/---

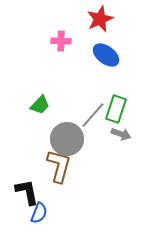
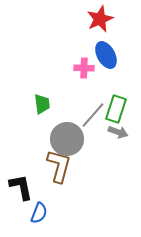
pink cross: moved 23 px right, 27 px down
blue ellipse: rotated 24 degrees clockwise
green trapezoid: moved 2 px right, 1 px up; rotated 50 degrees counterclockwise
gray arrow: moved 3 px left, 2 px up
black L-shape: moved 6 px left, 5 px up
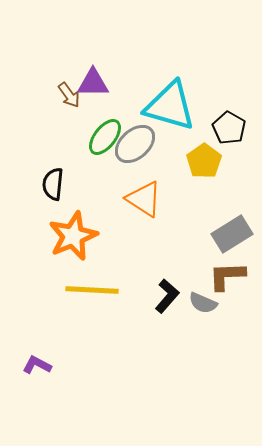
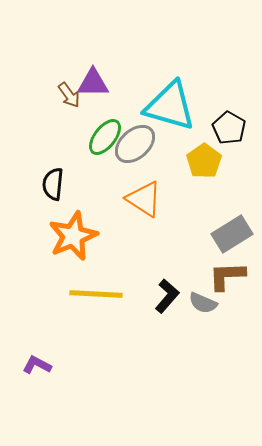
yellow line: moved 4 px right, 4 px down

\---
/---

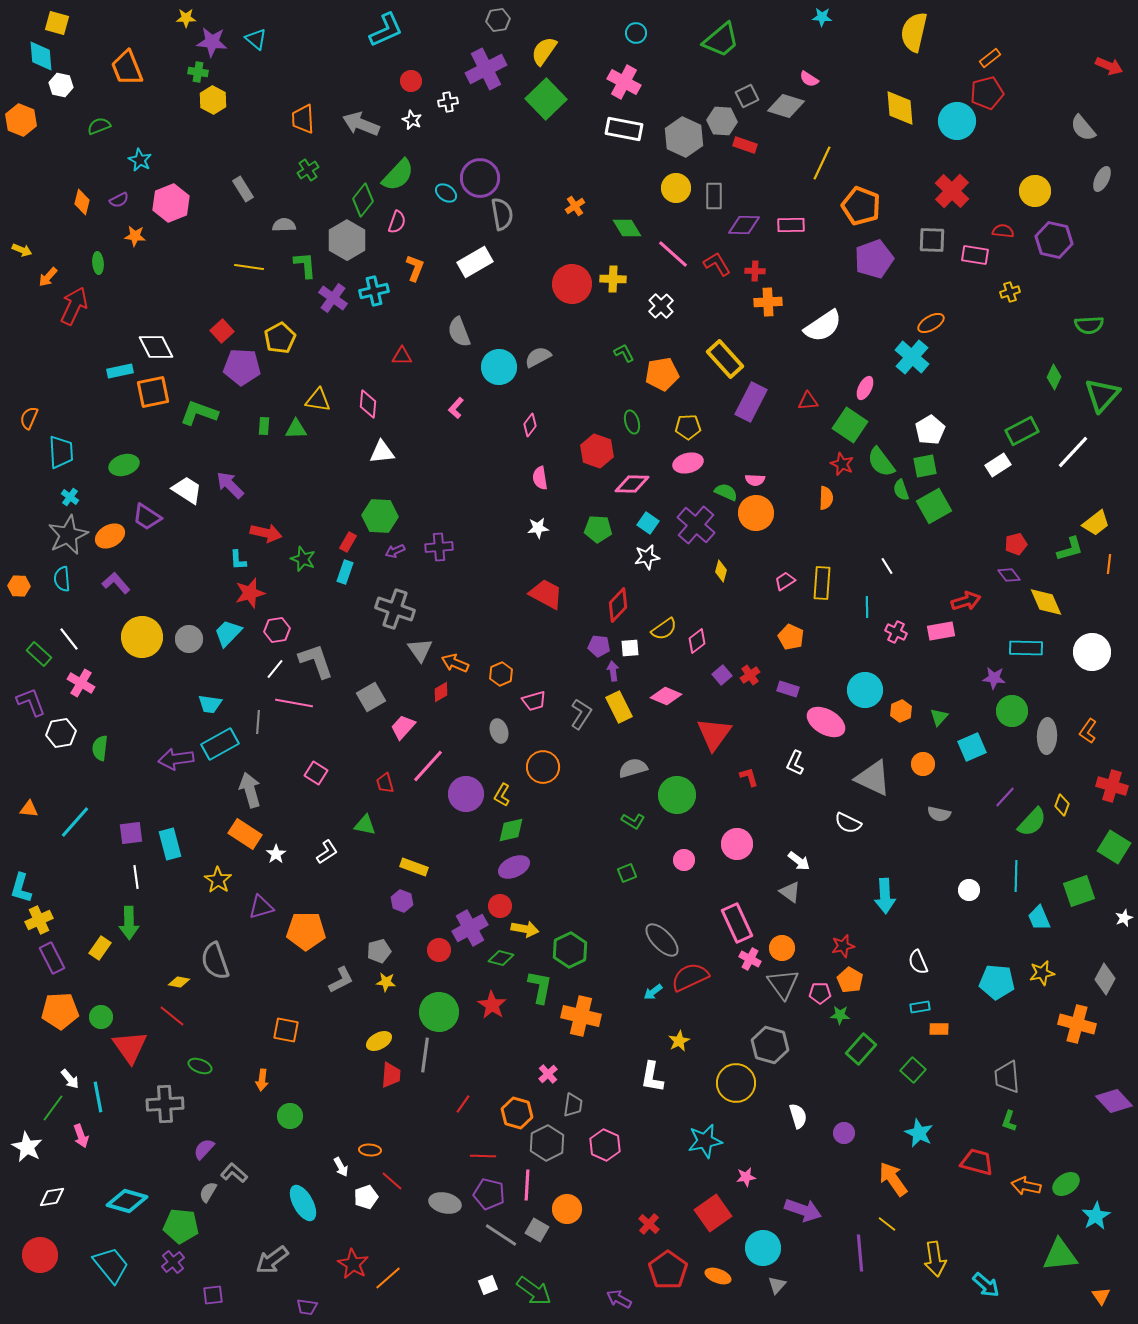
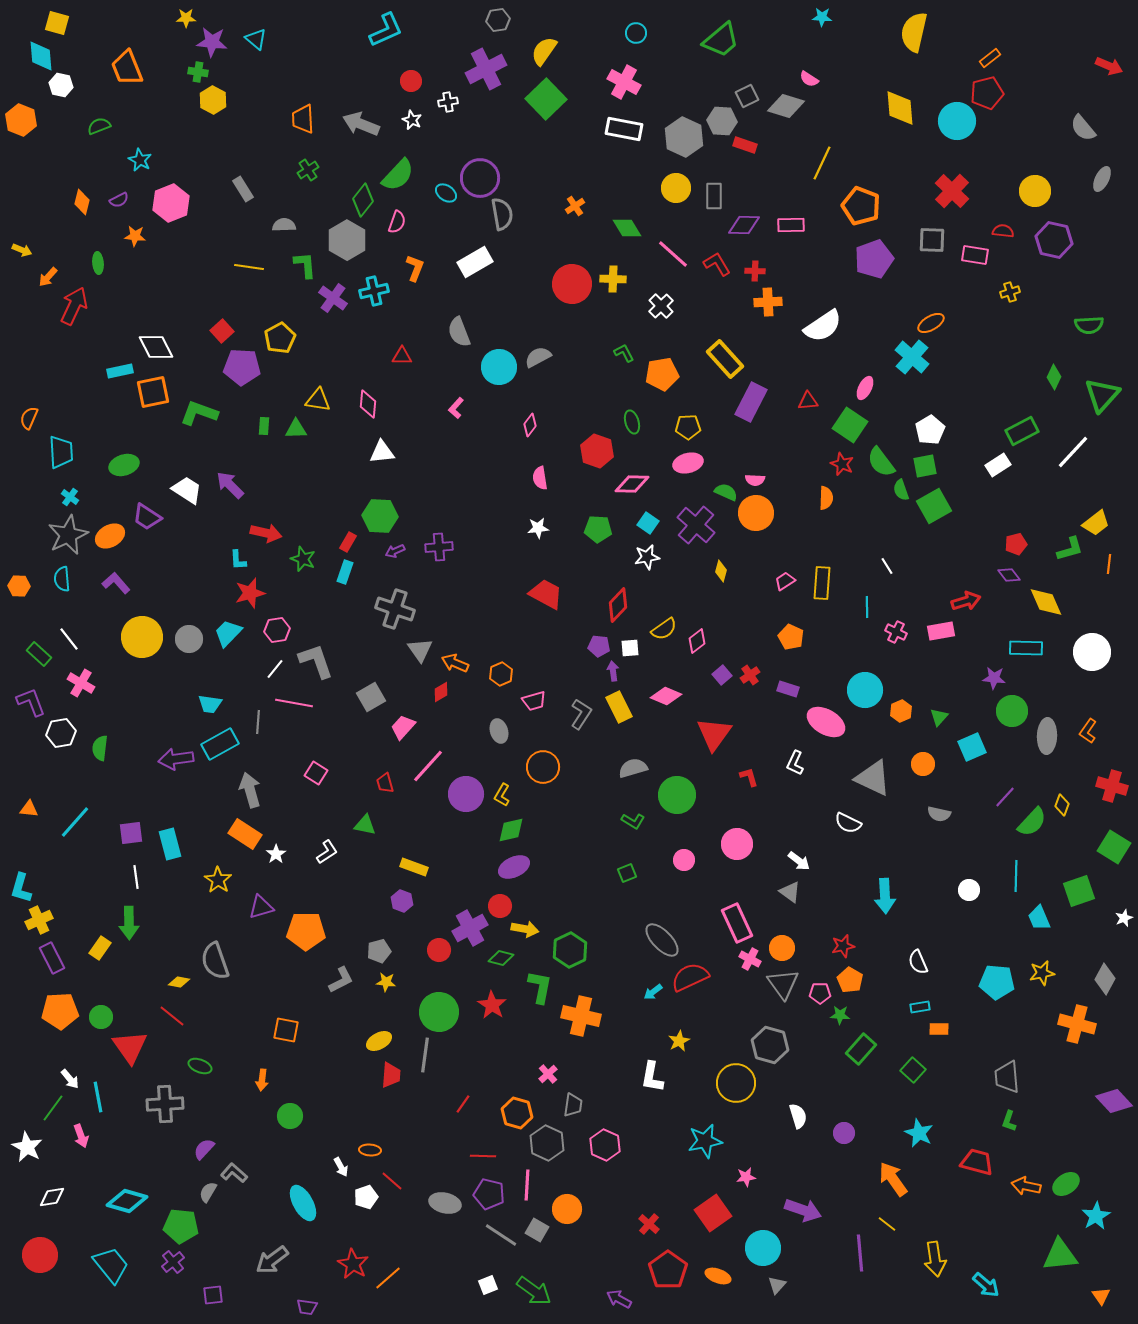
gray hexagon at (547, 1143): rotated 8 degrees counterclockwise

\---

Task brief
Wherever the string "counterclockwise" appears in the entries above, list that line.

Your response
green trapezoid: moved 2 px right, 1 px up; rotated 50 degrees counterclockwise
gray hexagon at (547, 1143): rotated 8 degrees counterclockwise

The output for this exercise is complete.